### What is required
Look for the line with "sub-12 m fragments."; please transcribe it and every later line in the entries exactly, up to the end, leaving pictures out.

### Materials provided
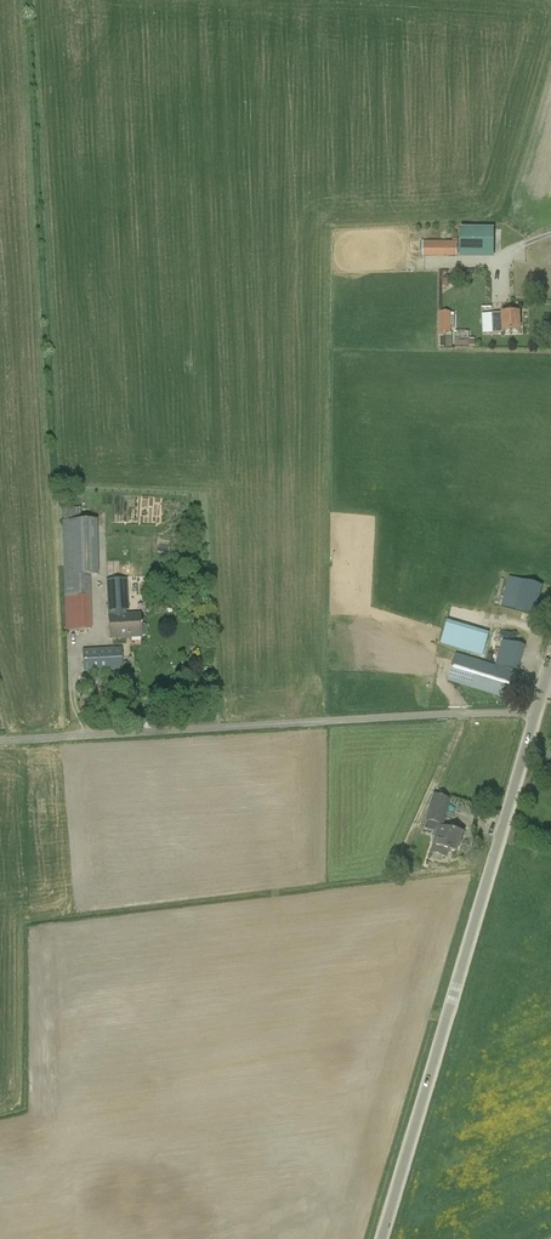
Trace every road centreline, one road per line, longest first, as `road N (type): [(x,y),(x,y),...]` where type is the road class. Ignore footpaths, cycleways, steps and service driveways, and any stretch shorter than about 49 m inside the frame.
road 1 (unclassified): [(535,716),(382,1238)]
road 2 (residential): [(535,716),(0,740)]

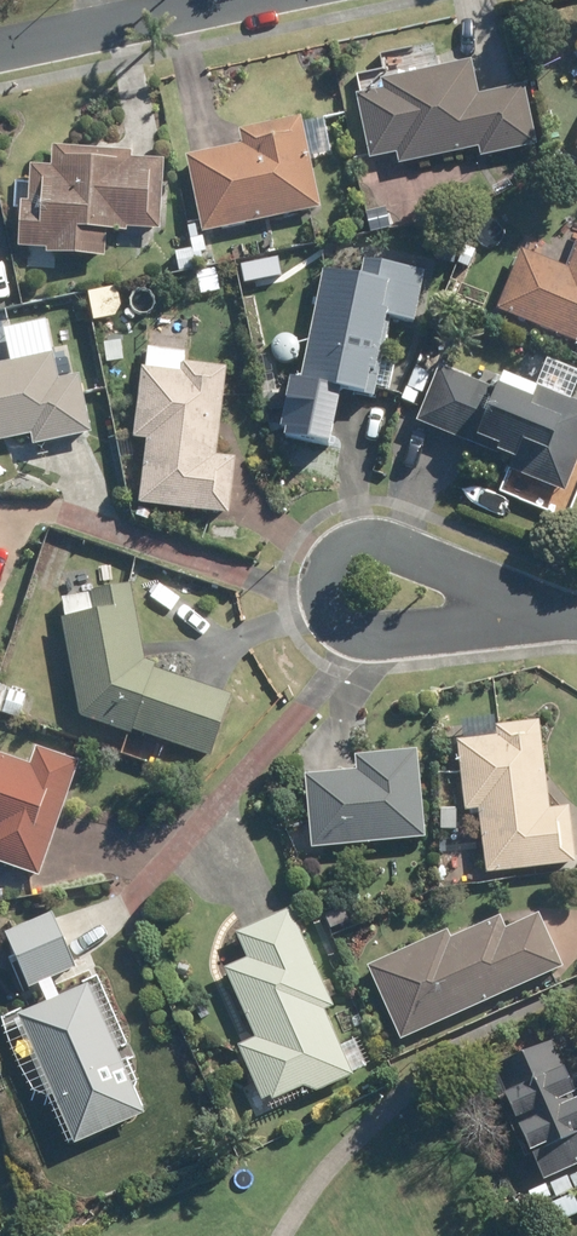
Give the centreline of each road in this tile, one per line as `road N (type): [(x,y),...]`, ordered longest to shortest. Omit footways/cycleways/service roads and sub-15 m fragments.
road 1 (residential): [(523,607),(369,631),(325,612),(324,573)]
road 2 (tertiary): [(229,0),(0,50)]
road 3 (residential): [(324,573),(344,545),(379,539),(523,607)]

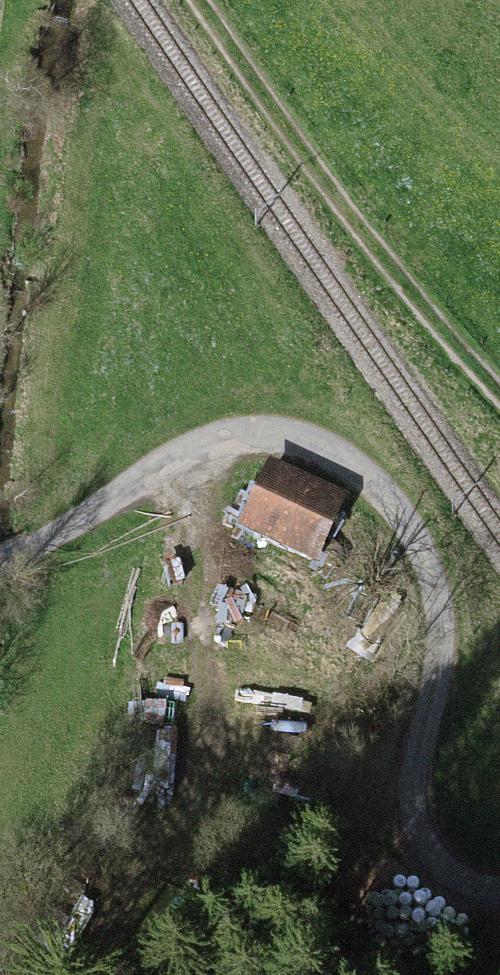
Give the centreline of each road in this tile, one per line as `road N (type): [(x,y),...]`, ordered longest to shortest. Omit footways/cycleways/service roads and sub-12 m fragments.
road 1 (unclassified): [(0,564),(225,431),(292,431),(326,443),(391,497),(424,543),(436,576),(439,645),(413,786),(418,830),(454,877),(499,890)]
road 2 (track): [(499,404),(376,260),(196,0)]

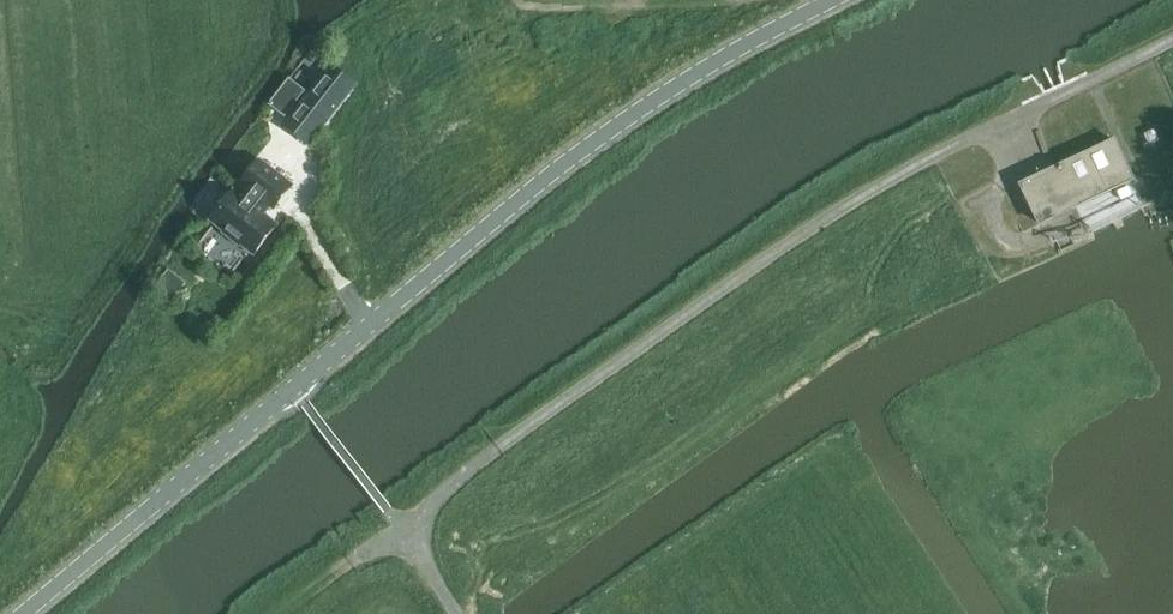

### Your response
Give the centreline of each road in this tile, one per line as `road N (type): [(x,y),...]`, ordered longest to shortest. Omit footways/cycleways/service roads and sub-12 m fragments.
road 1 (unclassified): [(0,564),(225,431),(292,431),(326,443),(391,497),(424,543),(436,576),(439,645),(413,786),(418,830),(454,877),(499,890)]
road 2 (track): [(499,404),(376,260),(196,0)]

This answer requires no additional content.